§ **The input**
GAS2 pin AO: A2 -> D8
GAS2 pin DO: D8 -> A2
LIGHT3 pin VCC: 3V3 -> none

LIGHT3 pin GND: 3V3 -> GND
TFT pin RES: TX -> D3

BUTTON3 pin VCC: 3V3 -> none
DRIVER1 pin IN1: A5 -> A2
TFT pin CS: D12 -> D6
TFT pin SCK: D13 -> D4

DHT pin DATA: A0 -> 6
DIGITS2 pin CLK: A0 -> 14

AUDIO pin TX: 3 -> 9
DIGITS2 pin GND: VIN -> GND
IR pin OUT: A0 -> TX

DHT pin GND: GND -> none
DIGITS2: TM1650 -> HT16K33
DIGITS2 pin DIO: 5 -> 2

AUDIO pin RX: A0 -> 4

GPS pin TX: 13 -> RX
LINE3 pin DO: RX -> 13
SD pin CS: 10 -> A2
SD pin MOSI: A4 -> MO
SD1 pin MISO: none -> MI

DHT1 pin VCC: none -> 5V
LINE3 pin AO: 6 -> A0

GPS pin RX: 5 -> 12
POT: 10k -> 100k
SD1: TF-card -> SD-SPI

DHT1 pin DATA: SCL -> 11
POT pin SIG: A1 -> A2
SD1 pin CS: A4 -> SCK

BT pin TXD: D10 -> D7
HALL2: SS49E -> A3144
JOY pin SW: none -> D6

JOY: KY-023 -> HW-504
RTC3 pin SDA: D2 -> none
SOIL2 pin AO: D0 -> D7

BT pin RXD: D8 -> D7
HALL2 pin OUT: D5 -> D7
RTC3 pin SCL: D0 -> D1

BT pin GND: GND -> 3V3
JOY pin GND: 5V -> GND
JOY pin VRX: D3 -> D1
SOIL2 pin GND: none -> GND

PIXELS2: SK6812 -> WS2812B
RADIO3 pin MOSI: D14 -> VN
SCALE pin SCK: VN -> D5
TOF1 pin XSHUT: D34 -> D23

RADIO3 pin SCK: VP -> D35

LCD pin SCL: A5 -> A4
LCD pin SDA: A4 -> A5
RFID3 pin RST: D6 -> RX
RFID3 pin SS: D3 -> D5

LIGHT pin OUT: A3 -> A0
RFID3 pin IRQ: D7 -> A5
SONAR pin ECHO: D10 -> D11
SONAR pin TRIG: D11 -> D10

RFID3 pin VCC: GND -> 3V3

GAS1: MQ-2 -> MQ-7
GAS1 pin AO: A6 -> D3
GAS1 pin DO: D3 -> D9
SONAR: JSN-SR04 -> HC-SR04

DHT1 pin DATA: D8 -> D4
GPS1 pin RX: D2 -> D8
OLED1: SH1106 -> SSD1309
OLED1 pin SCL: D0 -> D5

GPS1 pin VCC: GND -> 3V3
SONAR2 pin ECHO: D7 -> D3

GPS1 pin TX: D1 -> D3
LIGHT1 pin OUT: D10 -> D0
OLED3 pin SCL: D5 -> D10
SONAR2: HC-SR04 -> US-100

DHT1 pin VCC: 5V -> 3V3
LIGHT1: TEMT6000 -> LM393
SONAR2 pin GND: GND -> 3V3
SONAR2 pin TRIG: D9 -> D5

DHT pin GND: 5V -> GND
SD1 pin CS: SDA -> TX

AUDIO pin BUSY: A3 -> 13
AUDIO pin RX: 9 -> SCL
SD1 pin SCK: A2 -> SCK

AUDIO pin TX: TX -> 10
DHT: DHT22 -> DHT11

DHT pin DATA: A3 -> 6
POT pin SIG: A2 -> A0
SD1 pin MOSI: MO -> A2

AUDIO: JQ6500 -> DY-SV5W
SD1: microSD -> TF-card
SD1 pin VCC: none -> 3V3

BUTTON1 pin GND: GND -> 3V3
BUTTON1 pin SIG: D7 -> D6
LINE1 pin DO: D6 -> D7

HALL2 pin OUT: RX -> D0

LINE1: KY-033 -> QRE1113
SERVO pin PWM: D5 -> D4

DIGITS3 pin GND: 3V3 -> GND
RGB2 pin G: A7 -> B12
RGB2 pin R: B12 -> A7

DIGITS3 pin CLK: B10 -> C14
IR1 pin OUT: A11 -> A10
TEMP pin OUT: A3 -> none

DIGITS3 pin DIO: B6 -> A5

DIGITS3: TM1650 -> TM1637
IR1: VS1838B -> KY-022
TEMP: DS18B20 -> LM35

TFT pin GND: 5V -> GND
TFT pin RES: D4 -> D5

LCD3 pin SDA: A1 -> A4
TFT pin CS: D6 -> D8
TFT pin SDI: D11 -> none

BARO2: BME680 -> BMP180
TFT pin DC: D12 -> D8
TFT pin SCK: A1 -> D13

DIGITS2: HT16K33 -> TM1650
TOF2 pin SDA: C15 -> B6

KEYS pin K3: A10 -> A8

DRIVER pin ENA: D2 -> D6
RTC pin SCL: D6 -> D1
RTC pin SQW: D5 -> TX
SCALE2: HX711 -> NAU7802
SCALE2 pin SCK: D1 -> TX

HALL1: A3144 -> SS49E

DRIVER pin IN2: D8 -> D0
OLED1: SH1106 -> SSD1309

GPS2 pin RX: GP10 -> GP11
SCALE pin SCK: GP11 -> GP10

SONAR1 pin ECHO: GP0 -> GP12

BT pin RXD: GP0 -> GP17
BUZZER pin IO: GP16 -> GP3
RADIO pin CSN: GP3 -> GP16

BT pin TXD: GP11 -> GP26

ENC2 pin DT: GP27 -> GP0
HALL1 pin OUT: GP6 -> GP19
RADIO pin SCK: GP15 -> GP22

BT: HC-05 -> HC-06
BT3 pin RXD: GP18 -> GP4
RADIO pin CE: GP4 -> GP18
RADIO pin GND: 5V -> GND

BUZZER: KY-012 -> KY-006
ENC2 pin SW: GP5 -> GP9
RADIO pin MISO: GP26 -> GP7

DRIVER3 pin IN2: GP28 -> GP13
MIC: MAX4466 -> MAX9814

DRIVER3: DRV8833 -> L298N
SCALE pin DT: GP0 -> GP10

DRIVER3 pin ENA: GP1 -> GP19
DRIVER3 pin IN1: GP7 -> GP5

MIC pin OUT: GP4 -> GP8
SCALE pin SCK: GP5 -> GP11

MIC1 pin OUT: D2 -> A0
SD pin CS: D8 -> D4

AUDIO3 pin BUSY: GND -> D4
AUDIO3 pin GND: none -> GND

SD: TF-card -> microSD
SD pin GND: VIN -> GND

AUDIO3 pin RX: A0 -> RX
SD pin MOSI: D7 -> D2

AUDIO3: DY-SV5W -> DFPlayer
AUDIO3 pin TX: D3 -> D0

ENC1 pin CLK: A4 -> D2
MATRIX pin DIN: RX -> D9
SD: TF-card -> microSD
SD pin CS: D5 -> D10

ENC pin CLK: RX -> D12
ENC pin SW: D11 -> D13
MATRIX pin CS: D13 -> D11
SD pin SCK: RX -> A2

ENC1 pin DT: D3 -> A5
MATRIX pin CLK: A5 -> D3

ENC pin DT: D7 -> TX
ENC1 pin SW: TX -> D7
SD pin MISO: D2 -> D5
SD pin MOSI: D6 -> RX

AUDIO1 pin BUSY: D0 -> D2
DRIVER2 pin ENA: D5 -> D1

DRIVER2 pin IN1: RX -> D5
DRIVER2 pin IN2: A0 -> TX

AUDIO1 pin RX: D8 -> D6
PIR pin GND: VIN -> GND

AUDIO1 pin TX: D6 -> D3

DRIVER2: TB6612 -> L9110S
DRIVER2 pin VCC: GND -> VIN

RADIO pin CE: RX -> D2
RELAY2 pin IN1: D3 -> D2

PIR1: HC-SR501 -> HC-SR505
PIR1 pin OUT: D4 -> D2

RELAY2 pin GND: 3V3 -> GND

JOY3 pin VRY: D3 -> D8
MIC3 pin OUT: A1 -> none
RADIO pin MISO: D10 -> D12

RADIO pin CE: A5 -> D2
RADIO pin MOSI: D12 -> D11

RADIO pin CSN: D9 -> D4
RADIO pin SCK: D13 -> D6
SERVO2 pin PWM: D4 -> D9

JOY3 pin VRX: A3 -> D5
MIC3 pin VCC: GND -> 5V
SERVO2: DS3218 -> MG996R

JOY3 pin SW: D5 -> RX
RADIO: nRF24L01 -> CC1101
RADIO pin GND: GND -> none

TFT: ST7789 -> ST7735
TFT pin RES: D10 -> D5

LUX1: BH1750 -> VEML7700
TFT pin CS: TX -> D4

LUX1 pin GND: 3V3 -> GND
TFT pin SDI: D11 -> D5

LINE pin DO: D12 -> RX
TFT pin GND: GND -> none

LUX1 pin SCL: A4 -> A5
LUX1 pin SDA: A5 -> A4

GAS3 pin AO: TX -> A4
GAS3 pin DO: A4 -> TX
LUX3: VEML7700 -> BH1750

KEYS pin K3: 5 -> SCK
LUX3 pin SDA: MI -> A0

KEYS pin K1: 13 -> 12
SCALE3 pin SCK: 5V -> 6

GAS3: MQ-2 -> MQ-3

§ **Task to complete**
Would you please show every line of the material above that includes the string "MOSI"?

§ **Answer**
SD pin MOSI: A4 -> MO
RADIO3 pin MOSI: D14 -> VN
SD1 pin MOSI: MO -> A2
SD pin MOSI: D7 -> D2
SD pin MOSI: D6 -> RX
RADIO pin MOSI: D12 -> D11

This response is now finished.